REQUIRED ACTION: Here are some entries. Print them exactly as they are.

Colored object listings:
_ _ _ _
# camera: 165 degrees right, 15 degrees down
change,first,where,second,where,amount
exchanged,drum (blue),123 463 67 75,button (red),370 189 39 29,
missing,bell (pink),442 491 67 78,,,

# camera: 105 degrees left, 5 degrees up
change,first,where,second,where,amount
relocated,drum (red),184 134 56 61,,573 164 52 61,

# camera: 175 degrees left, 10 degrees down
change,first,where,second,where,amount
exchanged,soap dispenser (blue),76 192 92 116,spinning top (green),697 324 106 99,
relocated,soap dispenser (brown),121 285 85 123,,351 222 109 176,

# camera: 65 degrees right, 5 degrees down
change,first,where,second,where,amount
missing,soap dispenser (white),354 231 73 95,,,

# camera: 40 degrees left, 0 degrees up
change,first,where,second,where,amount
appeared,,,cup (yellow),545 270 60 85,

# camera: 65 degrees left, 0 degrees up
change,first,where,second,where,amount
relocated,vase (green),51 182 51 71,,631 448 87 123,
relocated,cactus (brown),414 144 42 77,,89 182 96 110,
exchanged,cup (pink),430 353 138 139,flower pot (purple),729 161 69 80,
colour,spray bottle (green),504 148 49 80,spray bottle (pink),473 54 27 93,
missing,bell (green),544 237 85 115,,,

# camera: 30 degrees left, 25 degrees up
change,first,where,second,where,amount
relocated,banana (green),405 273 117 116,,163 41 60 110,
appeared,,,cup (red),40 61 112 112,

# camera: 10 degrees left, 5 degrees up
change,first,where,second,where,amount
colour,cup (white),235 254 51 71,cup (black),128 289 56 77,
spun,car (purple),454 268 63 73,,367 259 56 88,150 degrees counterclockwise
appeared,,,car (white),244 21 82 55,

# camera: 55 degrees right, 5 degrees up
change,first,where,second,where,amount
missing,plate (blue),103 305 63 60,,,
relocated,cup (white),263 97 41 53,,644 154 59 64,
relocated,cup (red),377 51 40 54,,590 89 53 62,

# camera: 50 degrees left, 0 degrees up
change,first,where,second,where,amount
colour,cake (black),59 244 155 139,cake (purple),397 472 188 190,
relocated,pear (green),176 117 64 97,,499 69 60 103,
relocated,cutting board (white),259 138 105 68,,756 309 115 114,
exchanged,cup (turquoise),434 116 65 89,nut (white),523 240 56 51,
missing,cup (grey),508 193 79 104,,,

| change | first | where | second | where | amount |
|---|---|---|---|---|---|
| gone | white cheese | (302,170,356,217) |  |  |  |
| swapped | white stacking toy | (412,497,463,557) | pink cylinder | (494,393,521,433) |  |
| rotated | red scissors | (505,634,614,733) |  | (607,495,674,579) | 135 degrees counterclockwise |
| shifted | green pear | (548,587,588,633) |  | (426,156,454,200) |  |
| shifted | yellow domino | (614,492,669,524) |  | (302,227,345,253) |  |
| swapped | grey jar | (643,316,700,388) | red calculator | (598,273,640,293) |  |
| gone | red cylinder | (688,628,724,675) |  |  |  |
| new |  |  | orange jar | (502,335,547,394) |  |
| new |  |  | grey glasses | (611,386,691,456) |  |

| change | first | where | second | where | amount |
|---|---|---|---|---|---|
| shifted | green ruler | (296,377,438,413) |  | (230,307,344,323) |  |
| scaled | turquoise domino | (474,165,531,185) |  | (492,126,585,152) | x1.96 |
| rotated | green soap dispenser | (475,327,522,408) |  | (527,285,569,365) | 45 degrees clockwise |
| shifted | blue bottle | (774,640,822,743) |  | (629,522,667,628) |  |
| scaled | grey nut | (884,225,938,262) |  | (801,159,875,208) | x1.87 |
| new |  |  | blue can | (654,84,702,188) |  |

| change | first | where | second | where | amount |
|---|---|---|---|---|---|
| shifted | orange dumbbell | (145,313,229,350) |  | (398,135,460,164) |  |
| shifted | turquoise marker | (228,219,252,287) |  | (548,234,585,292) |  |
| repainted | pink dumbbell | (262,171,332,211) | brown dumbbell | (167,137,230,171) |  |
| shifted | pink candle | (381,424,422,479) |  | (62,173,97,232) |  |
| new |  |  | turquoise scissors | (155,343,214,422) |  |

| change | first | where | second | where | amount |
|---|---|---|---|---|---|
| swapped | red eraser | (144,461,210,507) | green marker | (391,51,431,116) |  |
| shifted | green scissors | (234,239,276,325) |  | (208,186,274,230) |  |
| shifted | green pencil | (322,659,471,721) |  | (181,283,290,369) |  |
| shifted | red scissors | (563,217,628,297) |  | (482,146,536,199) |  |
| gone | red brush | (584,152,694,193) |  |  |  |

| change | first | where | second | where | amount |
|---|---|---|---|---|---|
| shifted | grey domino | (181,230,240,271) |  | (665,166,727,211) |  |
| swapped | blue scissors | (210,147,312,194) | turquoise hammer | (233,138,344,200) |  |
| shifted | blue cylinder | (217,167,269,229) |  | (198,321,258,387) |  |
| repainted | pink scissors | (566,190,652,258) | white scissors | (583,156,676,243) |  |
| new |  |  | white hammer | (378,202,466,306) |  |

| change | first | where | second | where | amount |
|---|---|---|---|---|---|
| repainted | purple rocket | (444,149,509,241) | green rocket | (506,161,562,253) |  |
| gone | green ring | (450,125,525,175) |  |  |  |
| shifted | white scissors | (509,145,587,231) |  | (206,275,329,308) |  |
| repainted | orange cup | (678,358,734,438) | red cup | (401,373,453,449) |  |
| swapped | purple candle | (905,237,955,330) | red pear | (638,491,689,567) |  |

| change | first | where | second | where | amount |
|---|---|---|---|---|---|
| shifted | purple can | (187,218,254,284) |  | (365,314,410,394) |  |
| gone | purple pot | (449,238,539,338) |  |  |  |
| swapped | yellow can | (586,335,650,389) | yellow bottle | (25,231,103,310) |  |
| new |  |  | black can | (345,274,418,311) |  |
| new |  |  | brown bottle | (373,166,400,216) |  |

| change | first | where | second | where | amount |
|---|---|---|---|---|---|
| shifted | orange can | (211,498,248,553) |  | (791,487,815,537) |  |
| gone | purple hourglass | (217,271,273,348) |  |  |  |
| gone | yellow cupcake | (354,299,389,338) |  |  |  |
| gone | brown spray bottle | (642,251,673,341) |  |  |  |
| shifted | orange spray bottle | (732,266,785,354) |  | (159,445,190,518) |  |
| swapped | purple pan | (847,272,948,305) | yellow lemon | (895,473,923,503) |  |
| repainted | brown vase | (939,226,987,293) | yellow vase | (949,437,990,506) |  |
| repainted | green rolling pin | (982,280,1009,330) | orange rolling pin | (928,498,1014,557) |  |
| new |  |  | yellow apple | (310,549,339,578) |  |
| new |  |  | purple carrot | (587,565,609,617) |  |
_ _ _ _
REPLY TO THE EXERCISE:
# camera: 165 degrees right, 15 degrees down
change,first,where,second,where,amount
exchanged,drum (blue),123 463 67 75,button (red),370 189 39 29,
missing,bell (pink),442 491 67 78,,,

# camera: 105 degrees left, 5 degrees up
change,first,where,second,where,amount
relocated,drum (red),184 134 56 61,,573 164 52 61,

# camera: 175 degrees left, 10 degrees down
change,first,where,second,where,amount
exchanged,soap dispenser (blue),76 192 92 116,spinning top (green),697 324 106 99,
relocated,soap dispenser (brown),121 285 85 123,,351 222 109 176,

# camera: 65 degrees right, 5 degrees down
change,first,where,second,where,amount
missing,soap dispenser (white),354 231 73 95,,,

# camera: 40 degrees left, 0 degrees up
change,first,where,second,where,amount
appeared,,,cup (yellow),545 270 60 85,

# camera: 65 degrees left, 0 degrees up
change,first,where,second,where,amount
relocated,vase (green),51 182 51 71,,631 448 87 123,
relocated,cactus (brown),414 144 42 77,,89 182 96 110,
exchanged,cup (pink),430 353 138 139,flower pot (purple),729 161 69 80,
colour,spray bottle (green),504 148 49 80,spray bottle (pink),473 54 27 93,
missing,bell (green),544 237 85 115,,,

# camera: 30 degrees left, 25 degrees up
change,first,where,second,where,amount
relocated,banana (green),405 273 117 116,,163 41 60 110,
appeared,,,cup (red),40 61 112 112,

# camera: 10 degrees left, 5 degrees up
change,first,where,second,where,amount
colour,cup (white),235 254 51 71,cup (black),128 289 56 77,
spun,car (purple),454 268 63 73,,367 259 56 88,150 degrees counterclockwise
appeared,,,car (white),244 21 82 55,

# camera: 55 degrees right, 5 degrees up
change,first,where,second,where,amount
missing,plate (blue),103 305 63 60,,,
relocated,cup (white),263 97 41 53,,644 154 59 64,
relocated,cup (red),377 51 40 54,,590 89 53 62,

# camera: 50 degrees left, 0 degrees up
change,first,where,second,where,amount
colour,cake (black),59 244 155 139,cake (purple),397 472 188 190,
relocated,pear (green),176 117 64 97,,499 69 60 103,
relocated,cutting board (white),259 138 105 68,,756 309 115 114,
exchanged,cup (turquoise),434 116 65 89,nut (white),523 240 56 51,
missing,cup (grey),508 193 79 104,,,

| change | first | where | second | where | amount |
|---|---|---|---|---|---|
| gone | white cheese | (302,170,356,217) |  |  |  |
| swapped | white stacking toy | (412,497,463,557) | pink cylinder | (494,393,521,433) |  |
| rotated | red scissors | (505,634,614,733) |  | (607,495,674,579) | 135 degrees counterclockwise |
| shifted | green pear | (548,587,588,633) |  | (426,156,454,200) |  |
| shifted | yellow domino | (614,492,669,524) |  | (302,227,345,253) |  |
| swapped | grey jar | (643,316,700,388) | red calculator | (598,273,640,293) |  |
| gone | red cylinder | (688,628,724,675) |  |  |  |
| new |  |  | orange jar | (502,335,547,394) |  |
| new |  |  | grey glasses | (611,386,691,456) |  |

| change | first | where | second | where | amount |
|---|---|---|---|---|---|
| shifted | green ruler | (296,377,438,413) |  | (230,307,344,323) |  |
| scaled | turquoise domino | (474,165,531,185) |  | (492,126,585,152) | x1.96 |
| rotated | green soap dispenser | (475,327,522,408) |  | (527,285,569,365) | 45 degrees clockwise |
| shifted | blue bottle | (774,640,822,743) |  | (629,522,667,628) |  |
| scaled | grey nut | (884,225,938,262) |  | (801,159,875,208) | x1.87 |
| new |  |  | blue can | (654,84,702,188) |  |

| change | first | where | second | where | amount |
|---|---|---|---|---|---|
| shifted | orange dumbbell | (145,313,229,350) |  | (398,135,460,164) |  |
| shifted | turquoise marker | (228,219,252,287) |  | (548,234,585,292) |  |
| repainted | pink dumbbell | (262,171,332,211) | brown dumbbell | (167,137,230,171) |  |
| shifted | pink candle | (381,424,422,479) |  | (62,173,97,232) |  |
| new |  |  | turquoise scissors | (155,343,214,422) |  |

| change | first | where | second | where | amount |
|---|---|---|---|---|---|
| swapped | red eraser | (144,461,210,507) | green marker | (391,51,431,116) |  |
| shifted | green scissors | (234,239,276,325) |  | (208,186,274,230) |  |
| shifted | green pencil | (322,659,471,721) |  | (181,283,290,369) |  |
| shifted | red scissors | (563,217,628,297) |  | (482,146,536,199) |  |
| gone | red brush | (584,152,694,193) |  |  |  |

| change | first | where | second | where | amount |
|---|---|---|---|---|---|
| shifted | grey domino | (181,230,240,271) |  | (665,166,727,211) |  |
| swapped | blue scissors | (210,147,312,194) | turquoise hammer | (233,138,344,200) |  |
| shifted | blue cylinder | (217,167,269,229) |  | (198,321,258,387) |  |
| repainted | pink scissors | (566,190,652,258) | white scissors | (583,156,676,243) |  |
| new |  |  | white hammer | (378,202,466,306) |  |

| change | first | where | second | where | amount |
|---|---|---|---|---|---|
| repainted | purple rocket | (444,149,509,241) | green rocket | (506,161,562,253) |  |
| gone | green ring | (450,125,525,175) |  |  |  |
| shifted | white scissors | (509,145,587,231) |  | (206,275,329,308) |  |
| repainted | orange cup | (678,358,734,438) | red cup | (401,373,453,449) |  |
| swapped | purple candle | (905,237,955,330) | red pear | (638,491,689,567) |  |

| change | first | where | second | where | amount |
|---|---|---|---|---|---|
| shifted | purple can | (187,218,254,284) |  | (365,314,410,394) |  |
| gone | purple pot | (449,238,539,338) |  |  |  |
| swapped | yellow can | (586,335,650,389) | yellow bottle | (25,231,103,310) |  |
| new |  |  | black can | (345,274,418,311) |  |
| new |  |  | brown bottle | (373,166,400,216) |  |

| change | first | where | second | where | amount |
|---|---|---|---|---|---|
| shifted | orange can | (211,498,248,553) |  | (791,487,815,537) |  |
| gone | purple hourglass | (217,271,273,348) |  |  |  |
| gone | yellow cupcake | (354,299,389,338) |  |  |  |
| gone | brown spray bottle | (642,251,673,341) |  |  |  |
| shifted | orange spray bottle | (732,266,785,354) |  | (159,445,190,518) |  |
| swapped | purple pan | (847,272,948,305) | yellow lemon | (895,473,923,503) |  |
| repainted | brown vase | (939,226,987,293) | yellow vase | (949,437,990,506) |  |
| repainted | green rolling pin | (982,280,1009,330) | orange rolling pin | (928,498,1014,557) |  |
| new |  |  | yellow apple | (310,549,339,578) |  |
| new |  |  | purple carrot | (587,565,609,617) |  |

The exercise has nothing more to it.